Line filter on the word "none": copy each matching line from the entries.

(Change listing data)
⁂

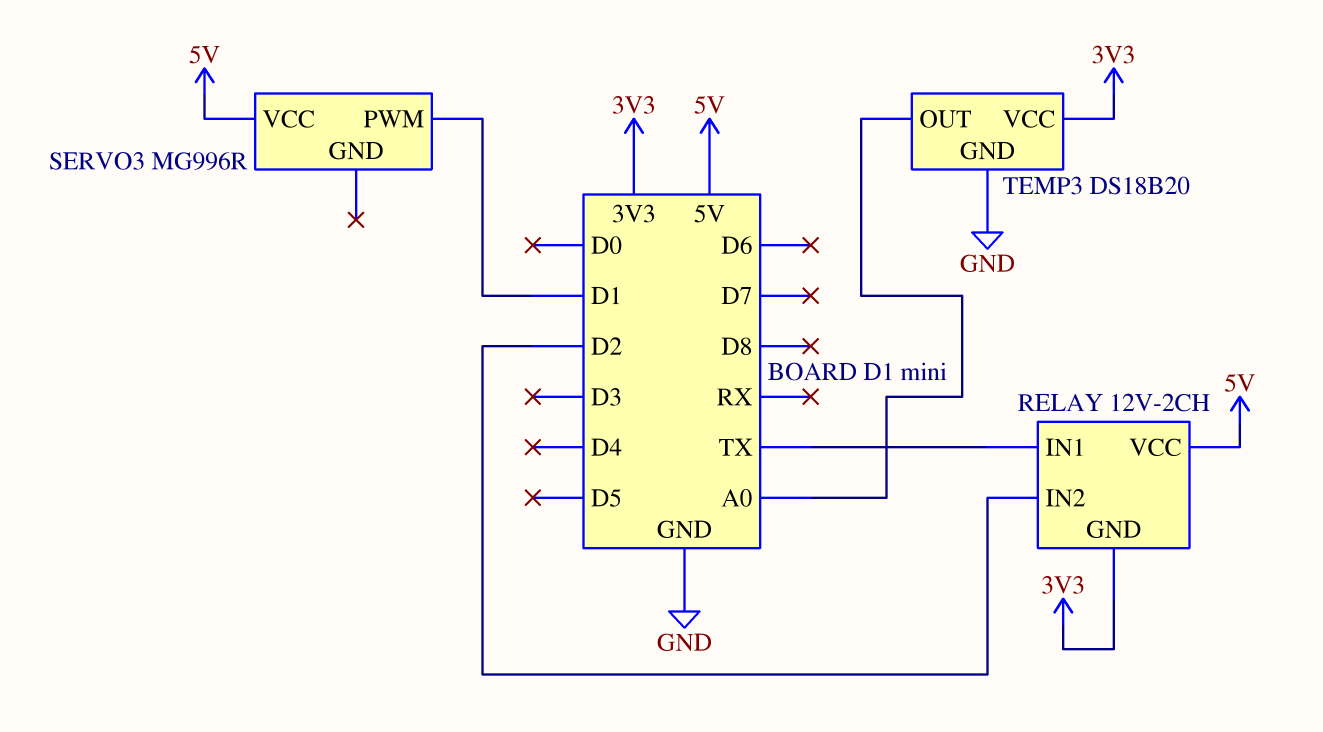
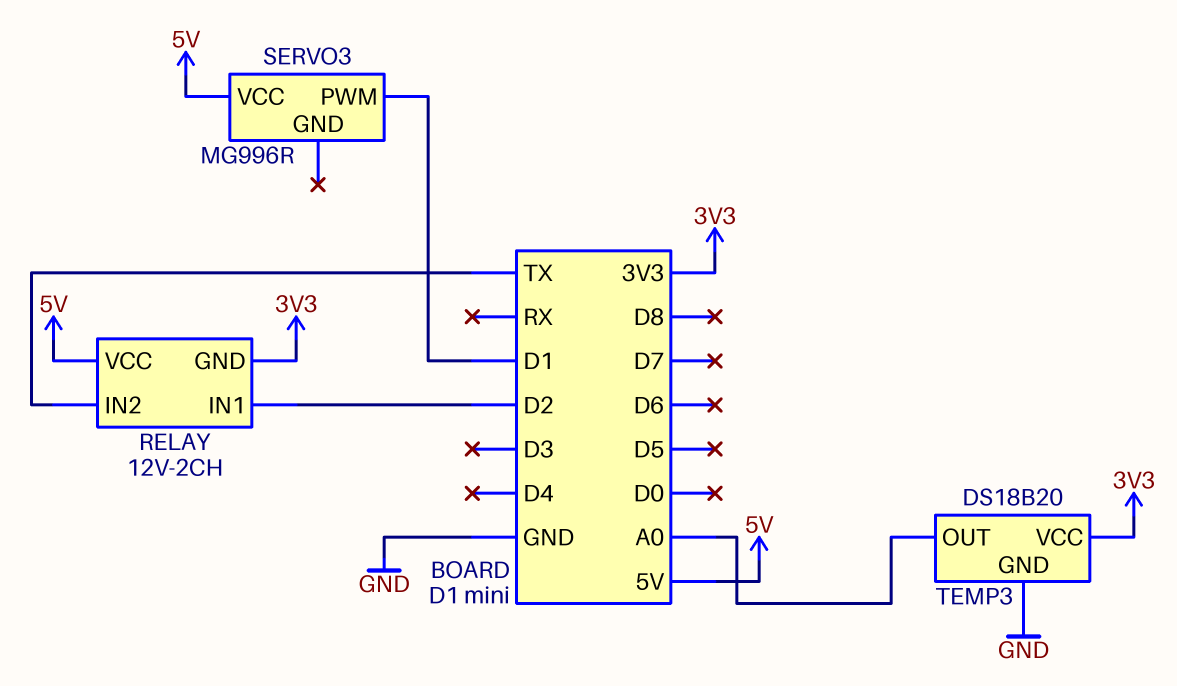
RELAY pin IN1: TX -> D2
RELAY pin IN2: D2 -> TX

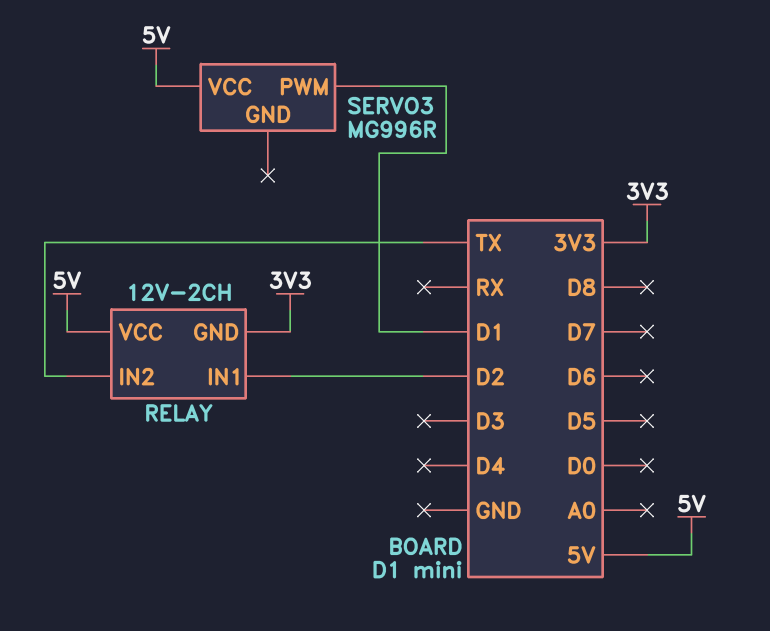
TEMP3: DS18B20 -> none
TEMP3 pin GND: GND -> none
TEMP3 pin OUT: A0 -> none
TEMP3 pin VCC: 3V3 -> none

⁂

Result for this task:
TEMP3: DS18B20 -> none
TEMP3 pin GND: GND -> none
TEMP3 pin OUT: A0 -> none
TEMP3 pin VCC: 3V3 -> none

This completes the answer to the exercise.